==== AVAILABLE DATA ====

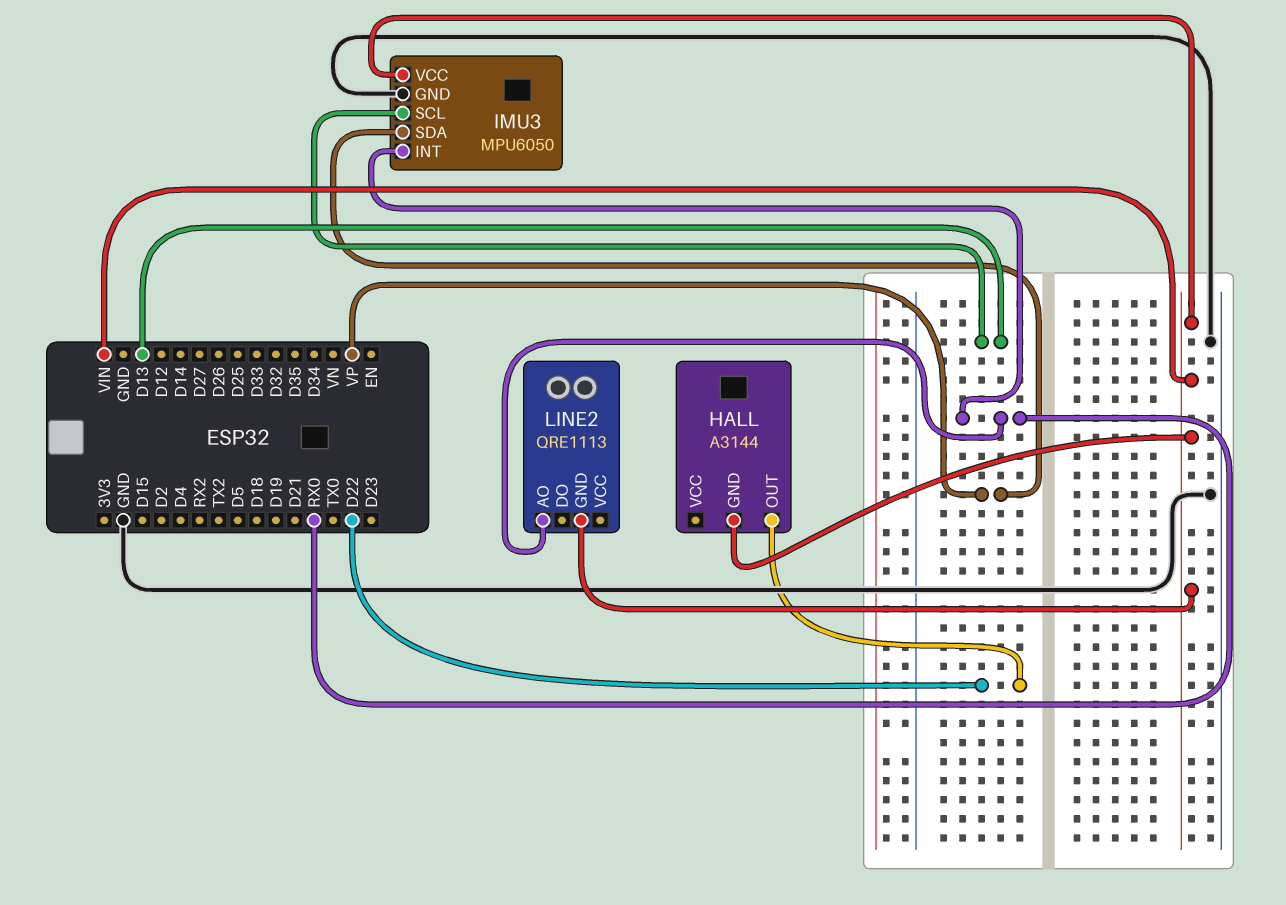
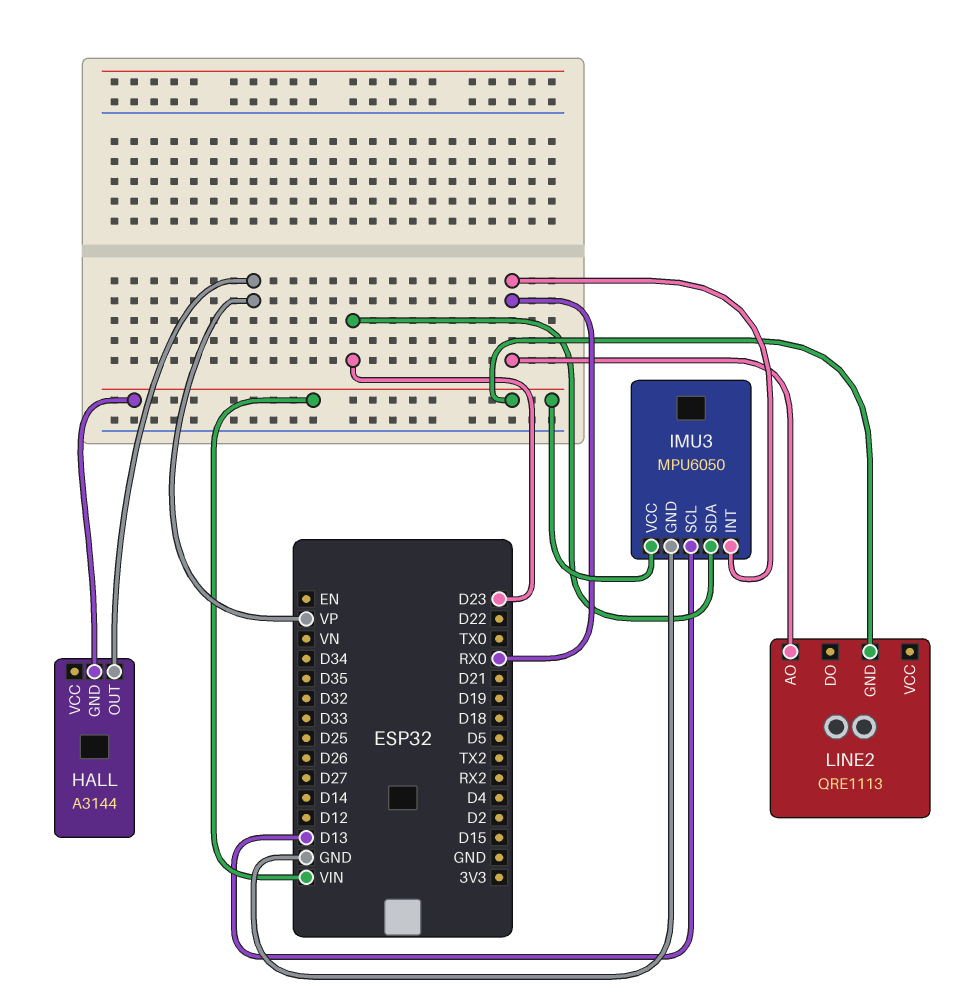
HALL pin OUT: D22 -> VP
IMU3 pin SDA: VP -> D23

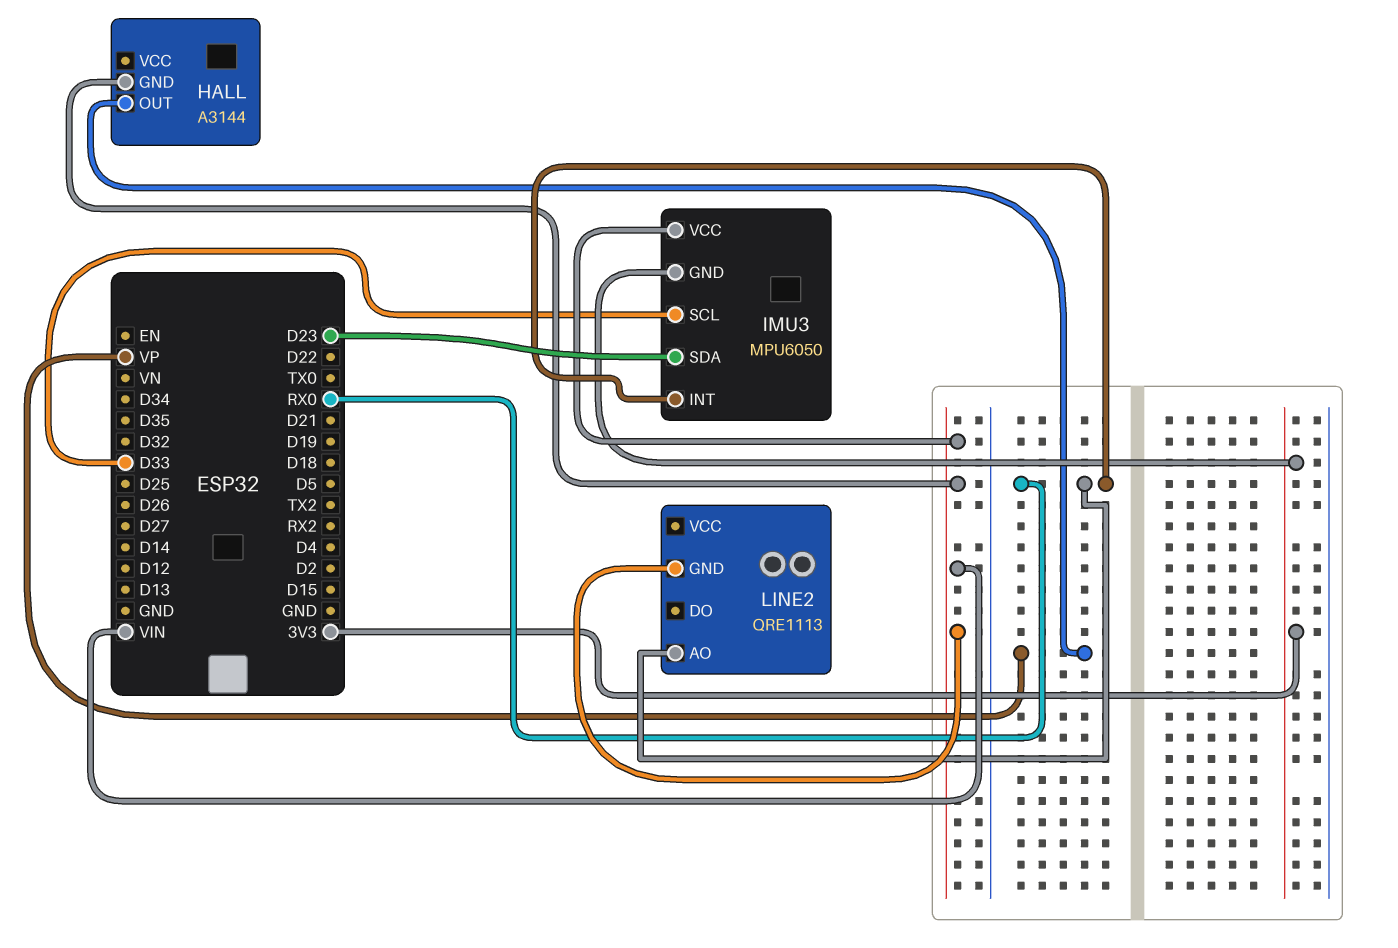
IMU3 pin GND: GND -> 3V3
IMU3 pin SCL: D13 -> D33

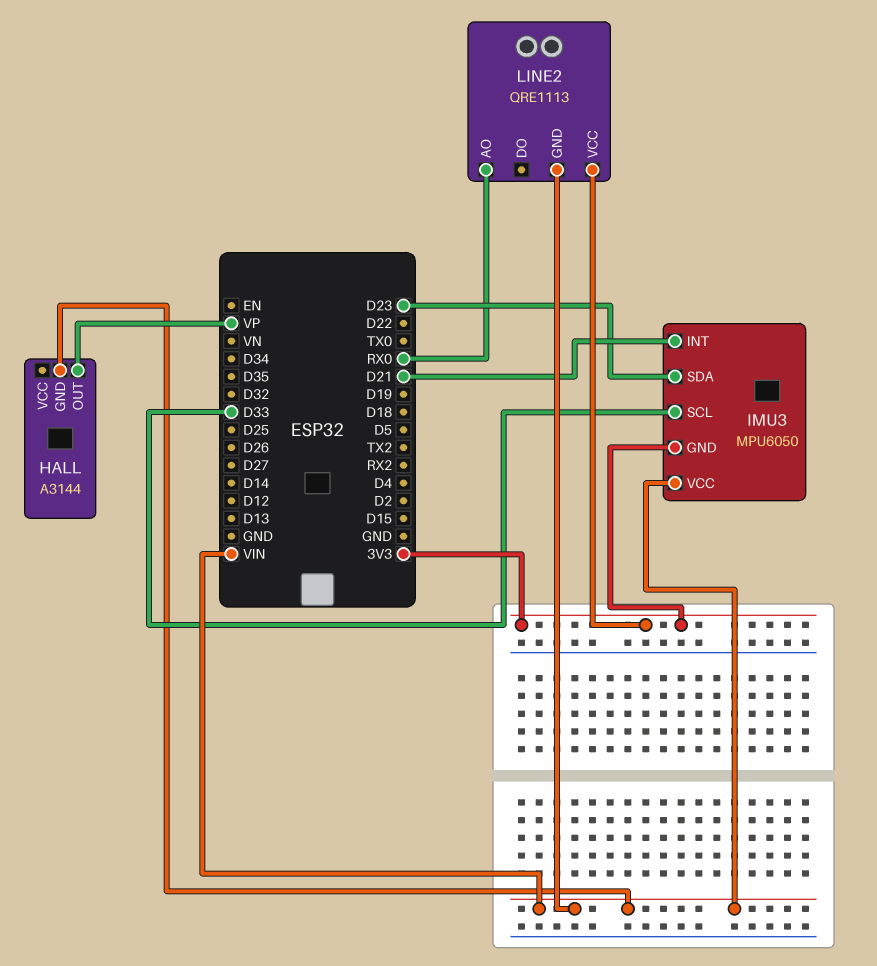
IMU3 pin INT: RX0 -> D21
LINE2 pin VCC: none -> 3V3

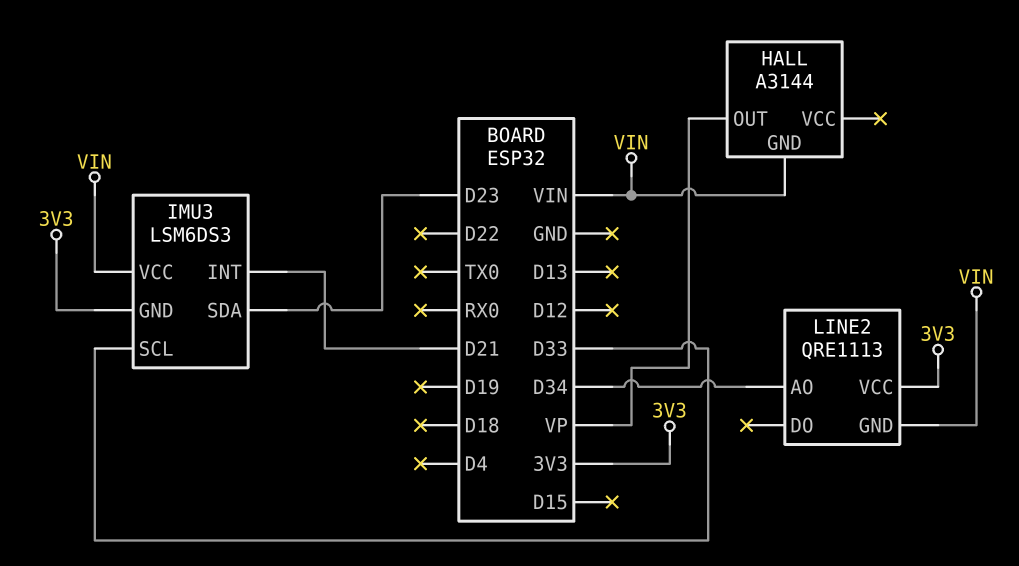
IMU3: MPU6050 -> LSM6DS3
LINE2 pin AO: RX0 -> D34

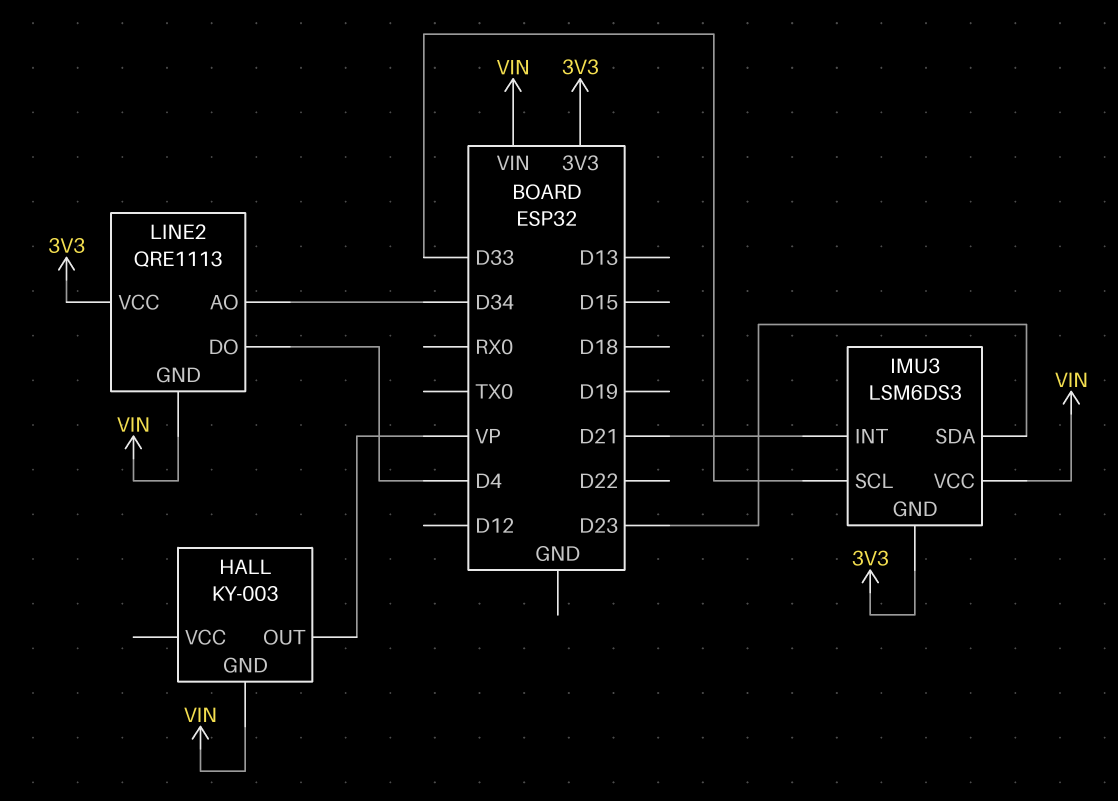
HALL: A3144 -> KY-003
LINE2 pin DO: none -> D4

====

_GOAL OF THE EXERCISE_
Take the lines from the one that contains "IMU3 pin GND: GND -> 3V3" down to the last line of the listing above, both included, and set them down exactly, leaving out pictures.

_COMPLETED TASK_
IMU3 pin GND: GND -> 3V3
IMU3 pin SCL: D13 -> D33

IMU3 pin INT: RX0 -> D21
LINE2 pin VCC: none -> 3V3

IMU3: MPU6050 -> LSM6DS3
LINE2 pin AO: RX0 -> D34

HALL: A3144 -> KY-003
LINE2 pin DO: none -> D4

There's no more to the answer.